[Dataset — start]

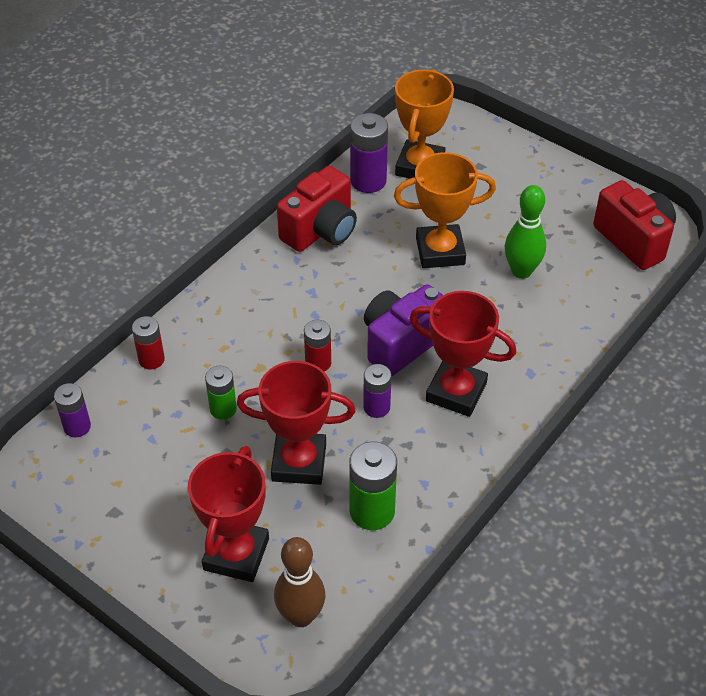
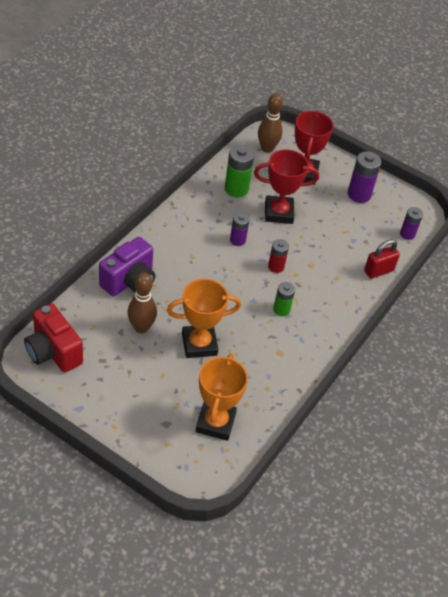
camera: 170 degrees right, 0 degrees up
(151, 359) = (378, 271): red battery -> red padlock
(223, 409) = (327, 241): green battery -> green battery (281, 310)
(320, 230) = (288, 362): red camera -> none
(368, 181) = (256, 408): purple battery -> purple battery (359, 194)
(401, 343) = (224, 278): purple camera -> purple camera (129, 281)
(456, 392) = (190, 248): red trophy -> none
(521, 271) = (141, 327): green bowling pin -> brown bowling pin

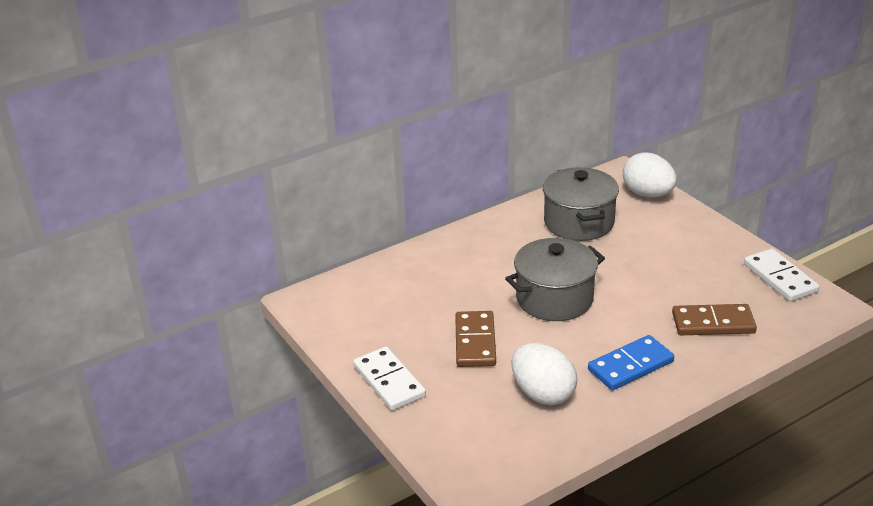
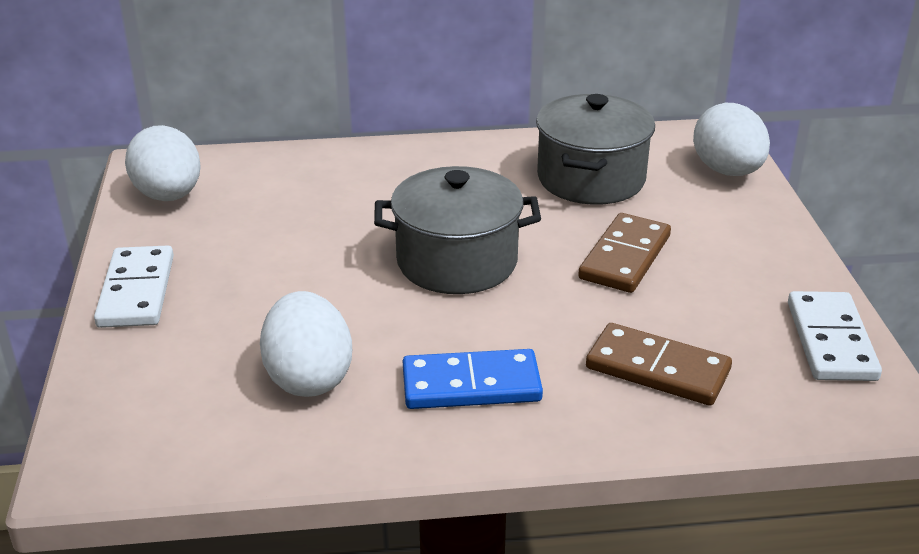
camera: 25 degrees right, 0 degrees up
(338, 315) = (169, 196): none -> white egg
(475, 342) = (295, 280): brown domino -> brown domino (625, 257)

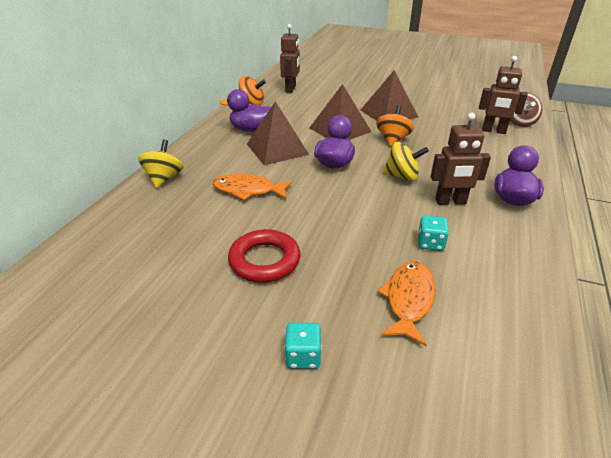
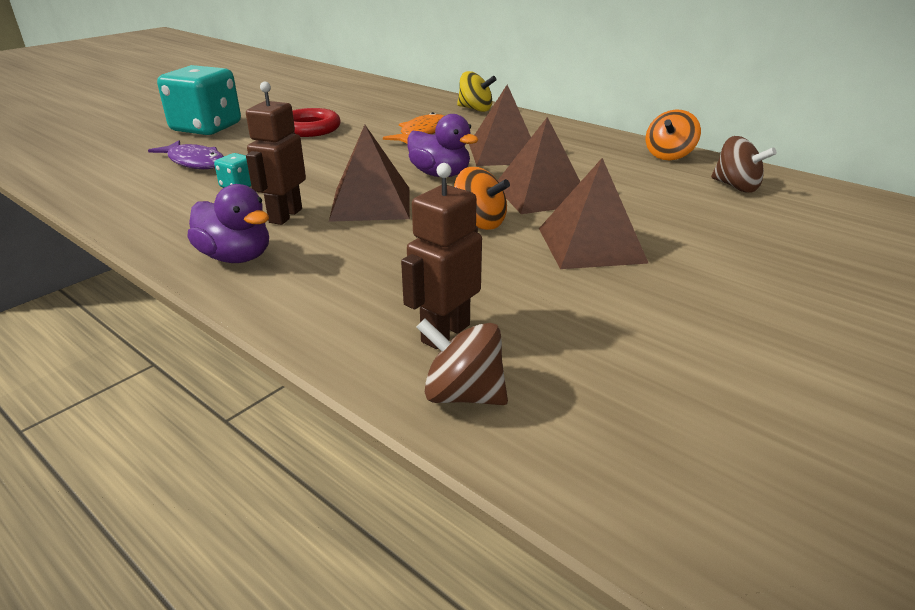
camera: 110 degrees right, 5 degrees down
(251, 129) = (571, 147): purple duck -> none
(291, 89) = (736, 187): brown robot -> brown spinning top
(303, 356) = (206, 128): turquoise dice -> turquoise dice, size x2.32
(402, 176) = (371, 203): yellow spinning top -> brown pyramid
(408, 300) = (195, 162): orange fish -> purple fish

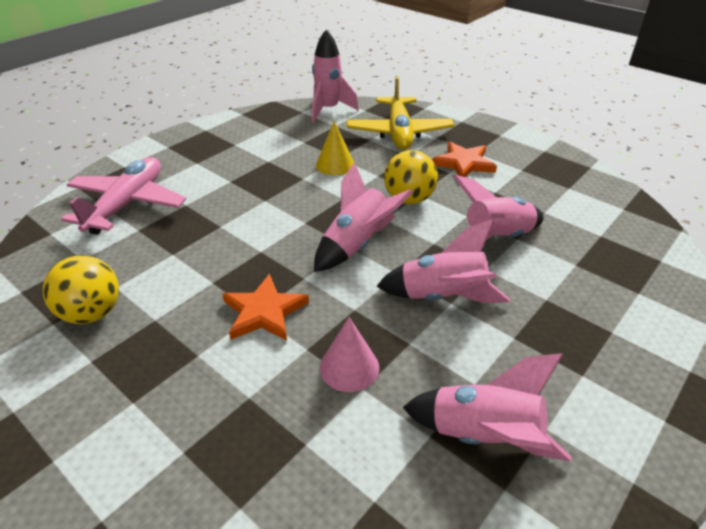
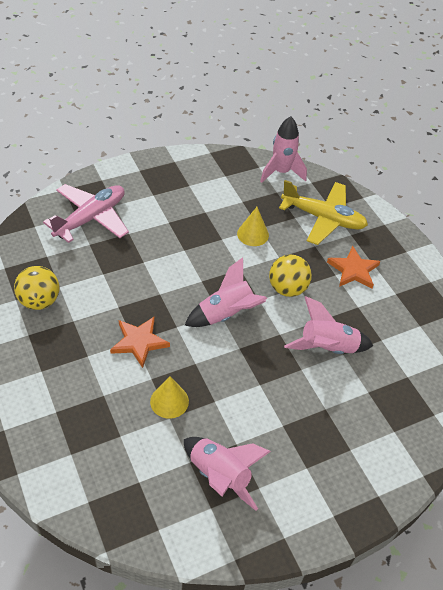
camera: 20 degrees right, 10 degrees up
(349, 367) = (169, 401): pink cone -> yellow cone
(399, 132) = (323, 218): yellow plane -> yellow plane turned 90 degrees counterclockwise
(443, 297) = (257, 378): pink rocket -> none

[Dataset — finish]

Task description:
Restate word for word the lines from the one holding "(320, 230) = (288, 362): red camera -> none" down through the last line of the records above, and do not include the pictures.

Exercise result:
(320, 230) = (288, 362): red camera -> none
(368, 181) = (256, 408): purple battery -> purple battery (359, 194)
(401, 343) = (224, 278): purple camera -> purple camera (129, 281)
(456, 392) = (190, 248): red trophy -> none
(521, 271) = (141, 327): green bowling pin -> brown bowling pin

camera: 25 degrees right, 0 degrees up
(338, 315) = (169, 196): none -> white egg
(475, 342) = (295, 280): brown domino -> brown domino (625, 257)

camera: 110 degrees right, 5 degrees down
(251, 129) = (571, 147): purple duck -> none
(291, 89) = (736, 187): brown robot -> brown spinning top
(303, 356) = (206, 128): turquoise dice -> turquoise dice, size x2.32
(402, 176) = (371, 203): yellow spinning top -> brown pyramid
(408, 300) = (195, 162): orange fish -> purple fish

camera: 20 degrees right, 10 degrees up
(349, 367) = (169, 401): pink cone -> yellow cone
(399, 132) = (323, 218): yellow plane -> yellow plane turned 90 degrees counterclockwise
(443, 297) = (257, 378): pink rocket -> none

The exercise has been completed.